◆ Extracted material

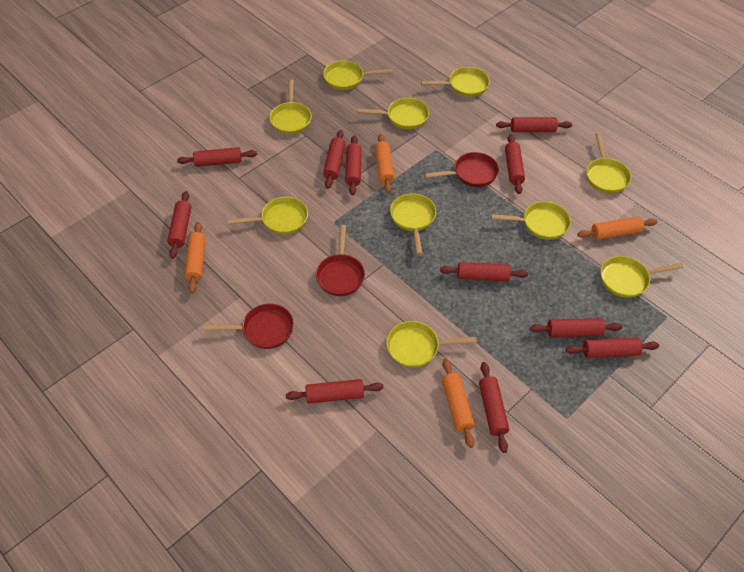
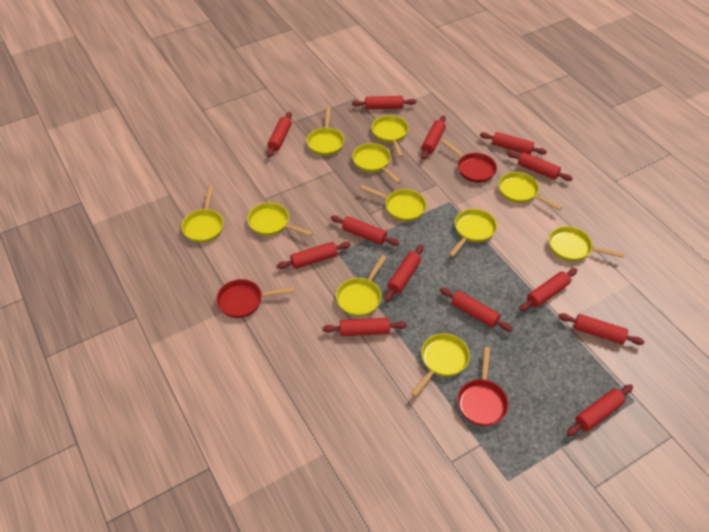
orange rolling pin: 4 -> 0
red rolling pin: 11 -> 13
yellow pan: 10 -> 11

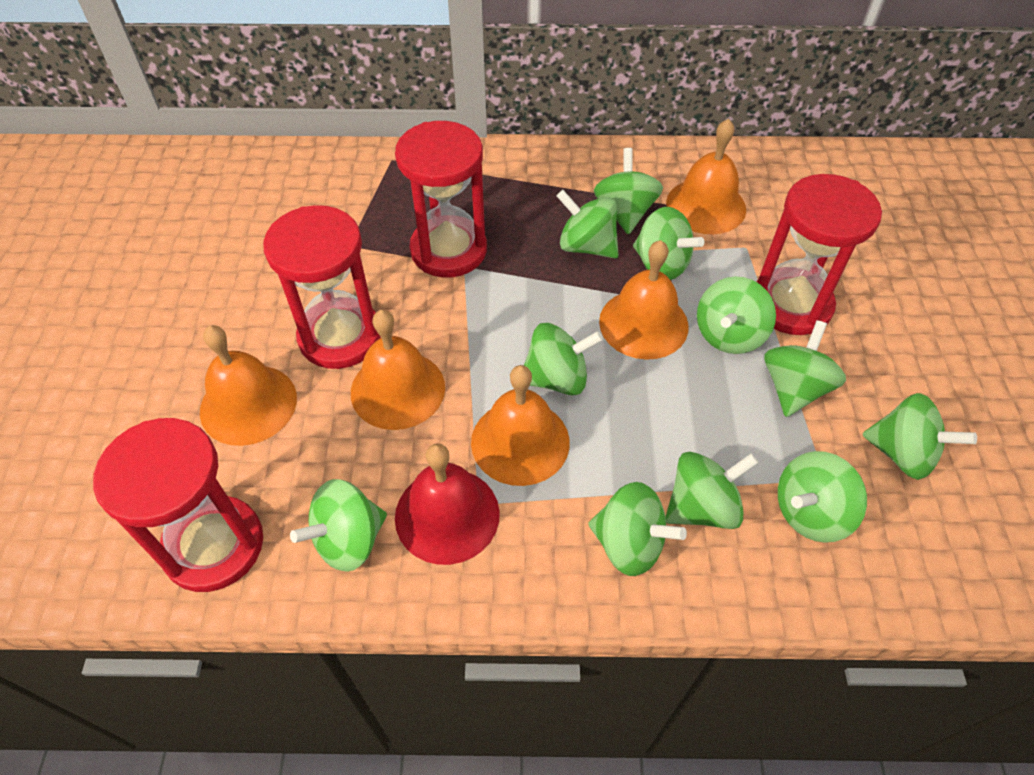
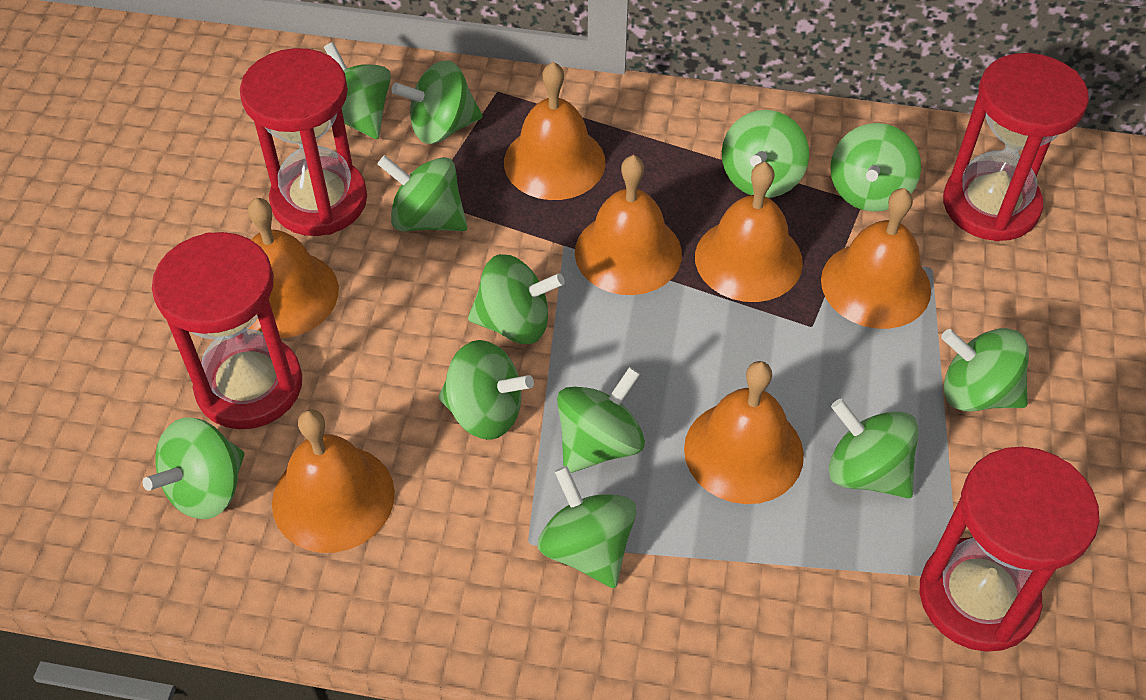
green spinning top: 11 -> 12
orange bell: 5 -> 7
red bell: 1 -> 0

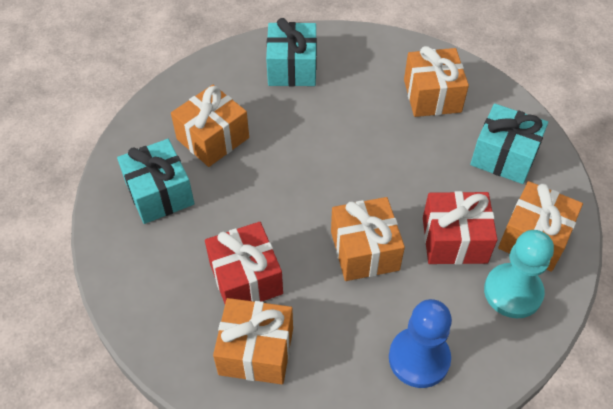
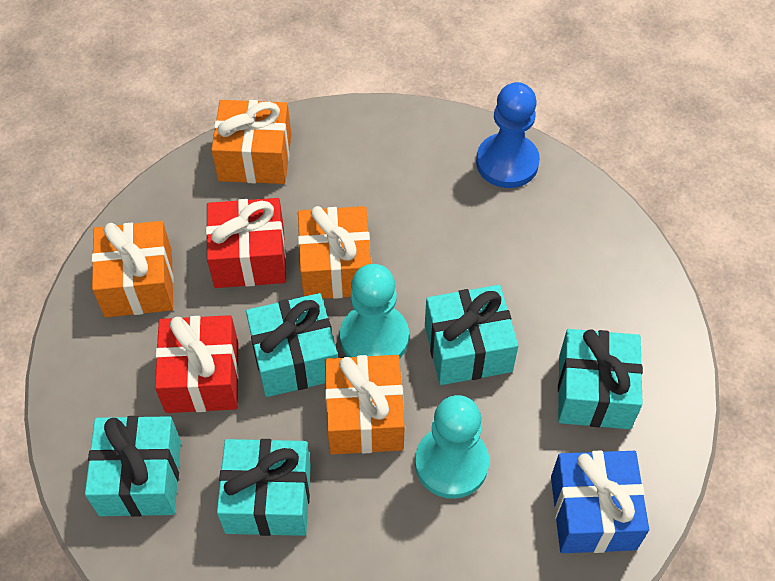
blue gift: 0 -> 1
orange gift: 5 -> 4
turquoise gift: 3 -> 5
turquoise pawn: 1 -> 2

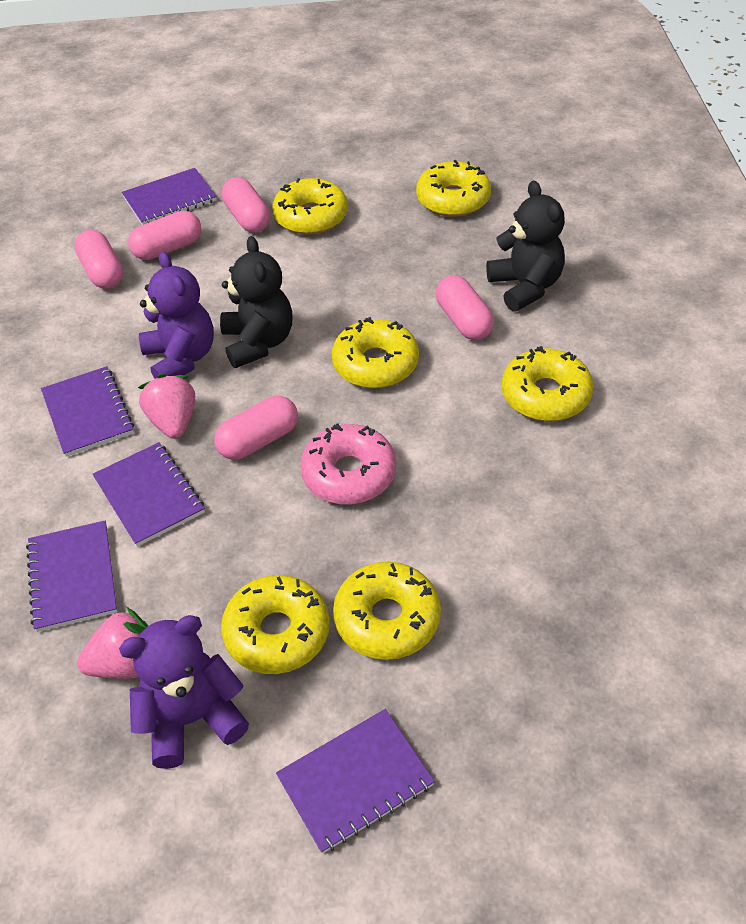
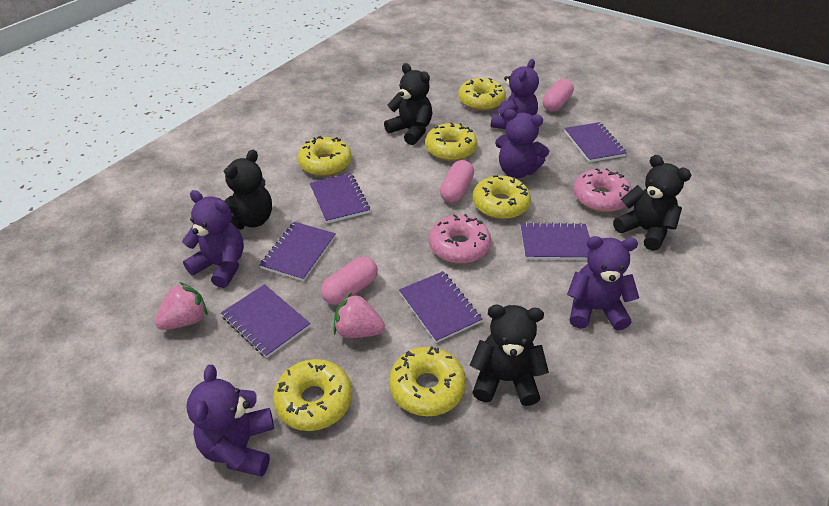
black teddy bear: 2 -> 4
pink capsule: 5 -> 3
pink donut: 1 -> 2
purple notebook: 5 -> 6
purple teddy bear: 2 -> 5

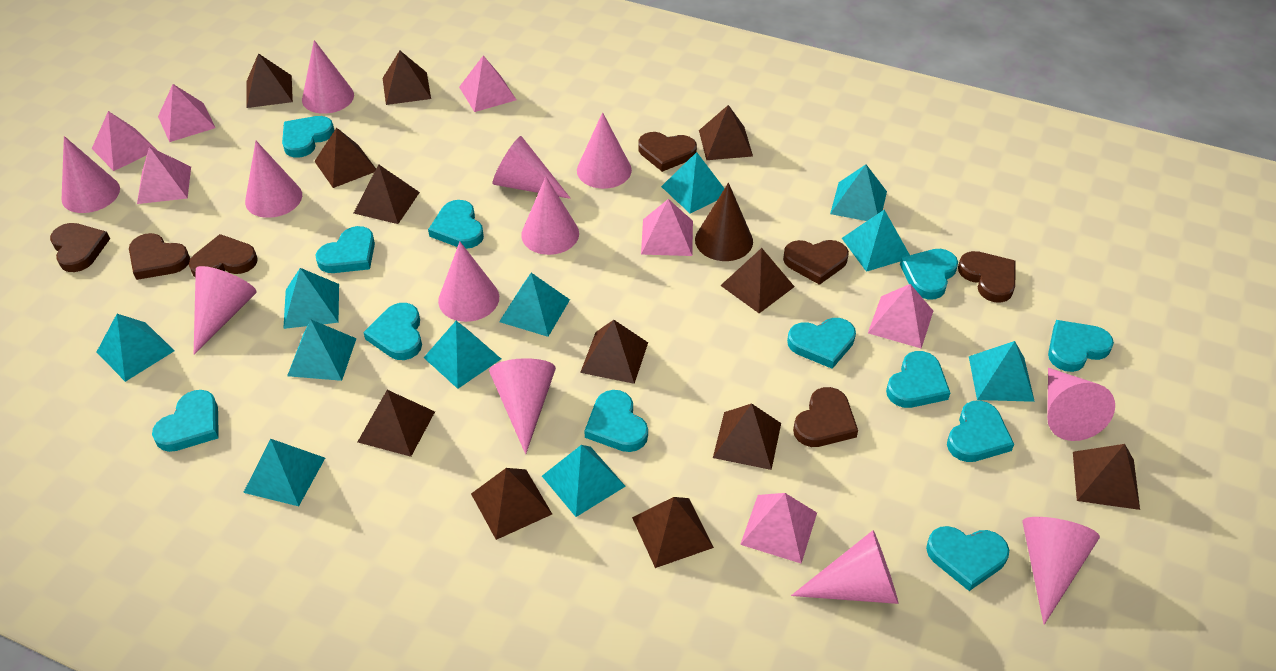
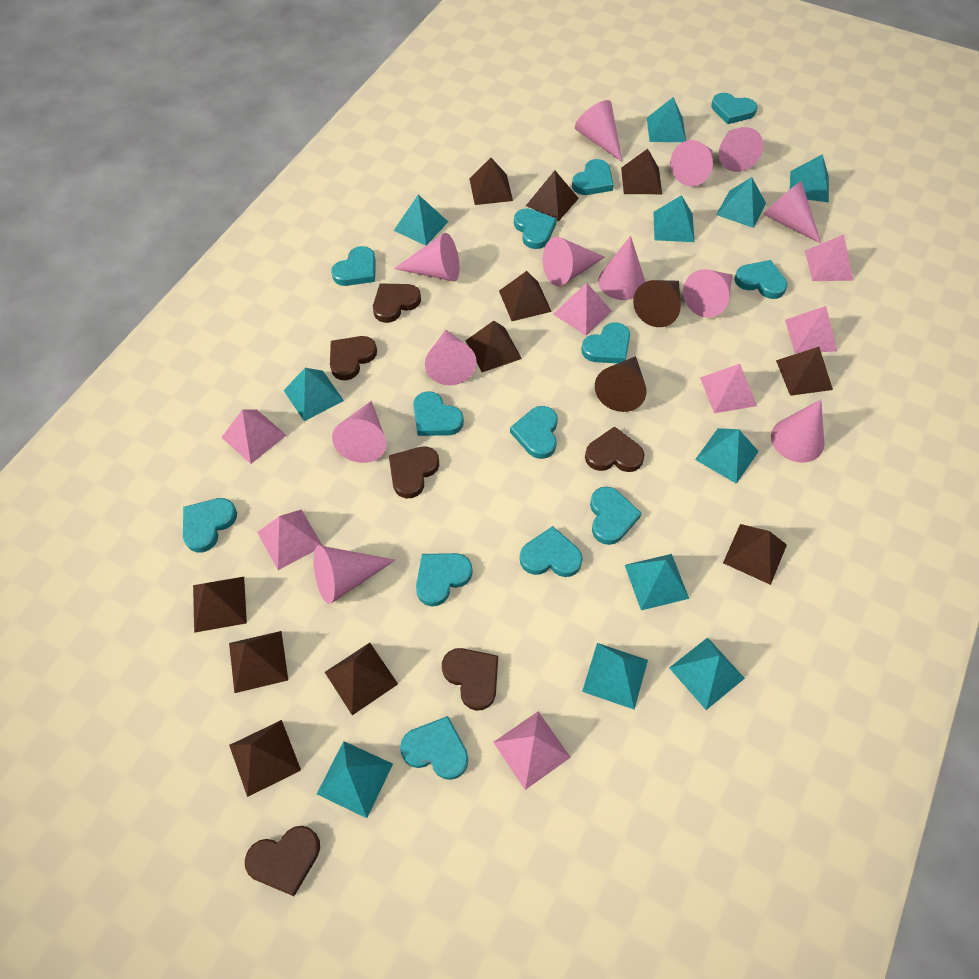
brown cone: 1 -> 2
brown heart: 7 -> 6
brown pyramid: 12 -> 11
turquoise heart: 12 -> 13

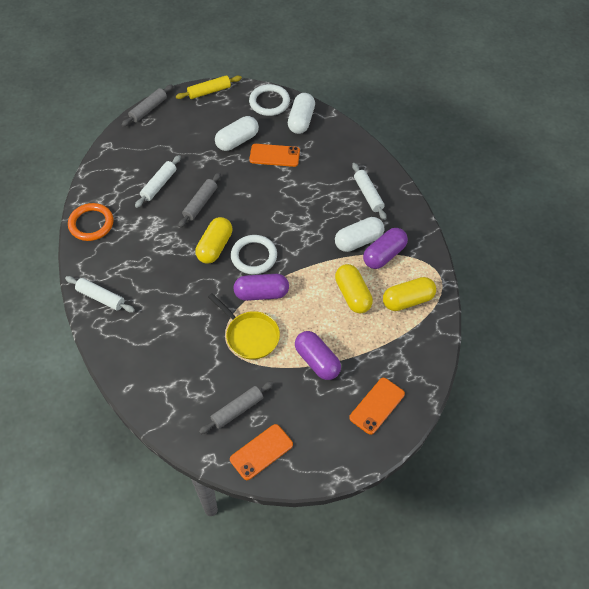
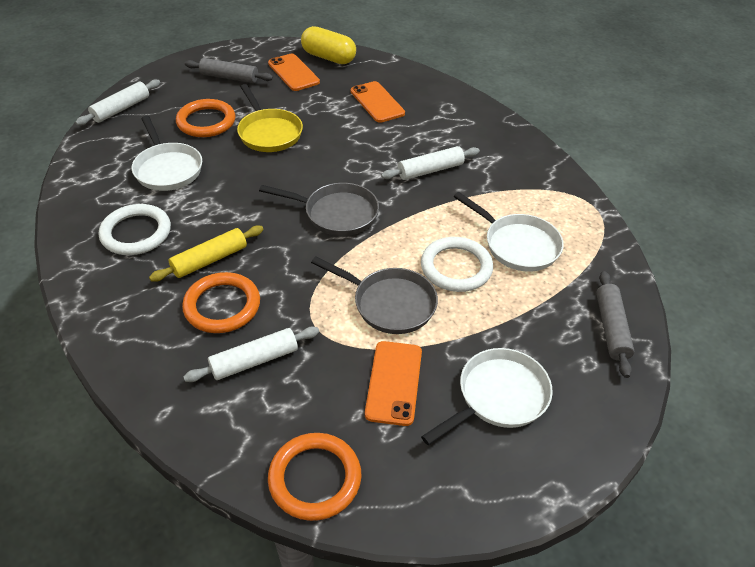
grey pan: 0 -> 2
grey rolling pin: 3 -> 2
orange ring: 1 -> 3
purple capsule: 3 -> 0
white capsule: 3 -> 0
white pan: 0 -> 3
yellow capsule: 3 -> 1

◆ Brief
Repeat all the material above exactly, apart from the pictures.

◆ Answer section
orange rolling pin: 4 -> 0
red rolling pin: 11 -> 13
yellow pan: 10 -> 11

green spinning top: 11 -> 12
orange bell: 5 -> 7
red bell: 1 -> 0

blue gift: 0 -> 1
orange gift: 5 -> 4
turquoise gift: 3 -> 5
turquoise pawn: 1 -> 2

black teddy bear: 2 -> 4
pink capsule: 5 -> 3
pink donut: 1 -> 2
purple notebook: 5 -> 6
purple teddy bear: 2 -> 5

brown cone: 1 -> 2
brown heart: 7 -> 6
brown pyramid: 12 -> 11
turquoise heart: 12 -> 13

grey pan: 0 -> 2
grey rolling pin: 3 -> 2
orange ring: 1 -> 3
purple capsule: 3 -> 0
white capsule: 3 -> 0
white pan: 0 -> 3
yellow capsule: 3 -> 1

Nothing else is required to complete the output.